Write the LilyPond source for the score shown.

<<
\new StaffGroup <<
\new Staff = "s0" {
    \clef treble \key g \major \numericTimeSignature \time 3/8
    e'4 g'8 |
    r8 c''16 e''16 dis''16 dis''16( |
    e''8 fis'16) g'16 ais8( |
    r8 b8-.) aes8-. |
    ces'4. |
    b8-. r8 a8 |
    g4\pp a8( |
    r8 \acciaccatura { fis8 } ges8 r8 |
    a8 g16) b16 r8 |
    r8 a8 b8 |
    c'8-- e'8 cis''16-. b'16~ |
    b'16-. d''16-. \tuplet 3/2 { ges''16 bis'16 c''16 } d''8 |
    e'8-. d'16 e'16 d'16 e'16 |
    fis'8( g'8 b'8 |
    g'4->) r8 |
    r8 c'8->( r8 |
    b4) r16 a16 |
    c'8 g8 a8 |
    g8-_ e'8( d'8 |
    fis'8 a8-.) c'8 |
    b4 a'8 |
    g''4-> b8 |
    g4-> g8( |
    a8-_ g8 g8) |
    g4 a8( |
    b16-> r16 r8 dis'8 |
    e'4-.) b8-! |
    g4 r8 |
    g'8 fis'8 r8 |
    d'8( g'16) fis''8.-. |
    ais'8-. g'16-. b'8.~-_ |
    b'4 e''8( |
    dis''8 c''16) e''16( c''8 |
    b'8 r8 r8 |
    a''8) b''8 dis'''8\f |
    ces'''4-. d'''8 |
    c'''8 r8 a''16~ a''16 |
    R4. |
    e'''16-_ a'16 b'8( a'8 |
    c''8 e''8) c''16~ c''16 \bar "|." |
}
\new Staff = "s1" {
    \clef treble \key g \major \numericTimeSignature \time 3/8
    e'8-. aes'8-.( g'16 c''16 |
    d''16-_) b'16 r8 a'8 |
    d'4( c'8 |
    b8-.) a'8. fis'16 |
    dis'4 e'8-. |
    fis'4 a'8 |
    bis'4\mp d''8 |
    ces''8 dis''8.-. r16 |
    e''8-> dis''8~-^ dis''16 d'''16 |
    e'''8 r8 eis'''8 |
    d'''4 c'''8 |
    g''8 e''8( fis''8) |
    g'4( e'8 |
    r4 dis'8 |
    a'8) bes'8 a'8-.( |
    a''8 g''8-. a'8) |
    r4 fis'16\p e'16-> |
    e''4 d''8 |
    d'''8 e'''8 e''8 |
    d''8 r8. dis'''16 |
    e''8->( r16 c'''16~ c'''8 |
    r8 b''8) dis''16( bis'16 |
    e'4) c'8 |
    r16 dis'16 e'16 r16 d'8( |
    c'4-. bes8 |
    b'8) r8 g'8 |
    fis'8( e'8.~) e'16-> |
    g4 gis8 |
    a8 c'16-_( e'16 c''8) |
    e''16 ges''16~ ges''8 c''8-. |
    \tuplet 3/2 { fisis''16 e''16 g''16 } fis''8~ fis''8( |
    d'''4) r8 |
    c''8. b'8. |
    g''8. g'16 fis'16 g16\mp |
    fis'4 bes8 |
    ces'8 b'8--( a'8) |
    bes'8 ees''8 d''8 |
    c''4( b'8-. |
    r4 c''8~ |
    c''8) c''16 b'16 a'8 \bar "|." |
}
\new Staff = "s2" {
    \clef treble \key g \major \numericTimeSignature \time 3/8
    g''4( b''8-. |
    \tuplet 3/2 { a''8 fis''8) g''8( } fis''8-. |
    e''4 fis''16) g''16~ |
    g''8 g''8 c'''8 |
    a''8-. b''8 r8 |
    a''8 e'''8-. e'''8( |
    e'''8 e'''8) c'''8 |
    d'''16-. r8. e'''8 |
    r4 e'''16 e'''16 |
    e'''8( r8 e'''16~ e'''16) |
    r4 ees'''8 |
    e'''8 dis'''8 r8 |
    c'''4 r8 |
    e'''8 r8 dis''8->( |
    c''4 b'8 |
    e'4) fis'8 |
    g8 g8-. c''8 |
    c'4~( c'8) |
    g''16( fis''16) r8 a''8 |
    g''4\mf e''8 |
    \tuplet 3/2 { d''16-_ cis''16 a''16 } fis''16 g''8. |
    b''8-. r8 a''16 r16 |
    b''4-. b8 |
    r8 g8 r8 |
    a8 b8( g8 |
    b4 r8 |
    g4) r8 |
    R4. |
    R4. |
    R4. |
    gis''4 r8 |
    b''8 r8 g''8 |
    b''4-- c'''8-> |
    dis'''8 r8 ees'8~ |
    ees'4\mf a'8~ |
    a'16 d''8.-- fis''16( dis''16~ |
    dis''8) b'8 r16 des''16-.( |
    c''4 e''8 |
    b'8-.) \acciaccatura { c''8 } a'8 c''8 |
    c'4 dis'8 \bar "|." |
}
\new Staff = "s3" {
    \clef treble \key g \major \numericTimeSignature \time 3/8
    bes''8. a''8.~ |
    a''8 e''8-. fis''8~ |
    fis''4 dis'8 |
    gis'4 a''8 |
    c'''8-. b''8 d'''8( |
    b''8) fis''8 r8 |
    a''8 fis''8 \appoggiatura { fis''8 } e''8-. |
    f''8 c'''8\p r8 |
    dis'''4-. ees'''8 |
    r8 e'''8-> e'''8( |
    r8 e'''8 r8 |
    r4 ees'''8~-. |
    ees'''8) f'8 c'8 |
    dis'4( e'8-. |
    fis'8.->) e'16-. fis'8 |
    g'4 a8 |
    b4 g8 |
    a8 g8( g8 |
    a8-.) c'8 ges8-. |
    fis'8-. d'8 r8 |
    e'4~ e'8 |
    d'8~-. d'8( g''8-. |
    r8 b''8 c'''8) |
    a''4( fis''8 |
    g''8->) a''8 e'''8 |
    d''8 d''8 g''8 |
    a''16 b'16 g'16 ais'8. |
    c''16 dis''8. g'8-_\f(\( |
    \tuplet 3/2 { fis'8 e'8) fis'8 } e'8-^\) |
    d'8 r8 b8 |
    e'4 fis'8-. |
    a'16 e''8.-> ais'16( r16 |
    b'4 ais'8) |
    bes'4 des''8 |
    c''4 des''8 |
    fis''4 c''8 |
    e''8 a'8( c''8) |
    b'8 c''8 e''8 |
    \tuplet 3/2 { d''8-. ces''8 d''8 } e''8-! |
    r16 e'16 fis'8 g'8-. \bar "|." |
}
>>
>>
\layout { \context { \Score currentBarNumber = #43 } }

━━━━━━━━━━

▶ _GIVEN TASK_
Please list every line that contains the string "acciaccatura".

▶ _OUTPUT OF THE EXERCISE_
    r8 \acciaccatura { fis8 } ges8 r8 |
    b'8-.) \acciaccatura { c''8 } a'8 c''8 |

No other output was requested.